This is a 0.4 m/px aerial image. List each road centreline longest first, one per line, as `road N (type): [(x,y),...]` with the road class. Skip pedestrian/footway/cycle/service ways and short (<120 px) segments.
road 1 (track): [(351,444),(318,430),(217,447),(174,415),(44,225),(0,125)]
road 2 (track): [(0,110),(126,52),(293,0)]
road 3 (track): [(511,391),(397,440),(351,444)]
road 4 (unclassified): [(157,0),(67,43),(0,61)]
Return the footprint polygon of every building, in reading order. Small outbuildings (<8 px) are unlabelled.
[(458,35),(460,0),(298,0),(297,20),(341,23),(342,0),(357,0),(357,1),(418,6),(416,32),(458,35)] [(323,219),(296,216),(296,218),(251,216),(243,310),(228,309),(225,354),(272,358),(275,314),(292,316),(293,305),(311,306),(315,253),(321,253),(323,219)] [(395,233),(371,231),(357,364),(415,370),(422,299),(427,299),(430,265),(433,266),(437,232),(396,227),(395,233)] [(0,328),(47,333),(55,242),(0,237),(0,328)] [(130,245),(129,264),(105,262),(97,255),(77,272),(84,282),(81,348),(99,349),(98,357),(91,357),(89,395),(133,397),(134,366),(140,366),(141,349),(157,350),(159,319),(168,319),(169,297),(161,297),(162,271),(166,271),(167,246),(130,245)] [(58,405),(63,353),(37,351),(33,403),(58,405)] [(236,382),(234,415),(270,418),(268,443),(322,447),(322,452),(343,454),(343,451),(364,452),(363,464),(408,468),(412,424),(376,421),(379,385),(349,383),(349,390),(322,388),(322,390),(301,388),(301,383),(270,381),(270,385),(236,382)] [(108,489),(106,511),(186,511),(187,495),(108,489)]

+-------+

Copy the data above word for word, keeping every line as it appears.

- Response:
This is a 0.4 m/px aerial image. List each road centreline longest first, one per line, as `road N (type): [(x,y),...]` with the road class. Skip pedestrian/footway/cycle/service ways and short (<120 px) segments.
road 1 (track): [(351,444),(318,430),(217,447),(174,415),(44,225),(0,125)]
road 2 (track): [(0,110),(126,52),(293,0)]
road 3 (track): [(511,391),(397,440),(351,444)]
road 4 (unclassified): [(157,0),(67,43),(0,61)]
Return the footprint polygon of every building, in reading order. Small outbuildings (<8 px) are unlabelled.
[(458,35),(460,0),(298,0),(297,20),(341,23),(342,0),(357,0),(357,1),(418,6),(416,32),(458,35)] [(323,219),(296,216),(296,218),(251,216),(243,310),(228,309),(225,354),(272,358),(275,314),(292,316),(293,305),(311,306),(315,253),(321,253),(323,219)] [(395,233),(371,231),(357,364),(415,370),(422,299),(427,299),(430,265),(433,266),(437,232),(396,227),(395,233)] [(0,328),(47,333),(55,242),(0,237),(0,328)] [(130,245),(129,264),(105,262),(97,255),(77,272),(84,282),(81,348),(99,349),(98,357),(91,357),(89,395),(133,397),(134,366),(140,366),(141,349),(157,350),(159,319),(168,319),(169,297),(161,297),(162,271),(166,271),(167,246),(130,245)] [(58,405),(63,353),(37,351),(33,403),(58,405)] [(236,382),(234,415),(270,418),(268,443),(322,447),(322,452),(343,454),(343,451),(364,452),(363,464),(408,468),(412,424),(376,421),(379,385),(349,383),(349,390),(322,388),(322,390),(301,388),(301,383),(270,381),(270,385),(236,382)] [(108,489),(106,511),(186,511),(187,495),(108,489)]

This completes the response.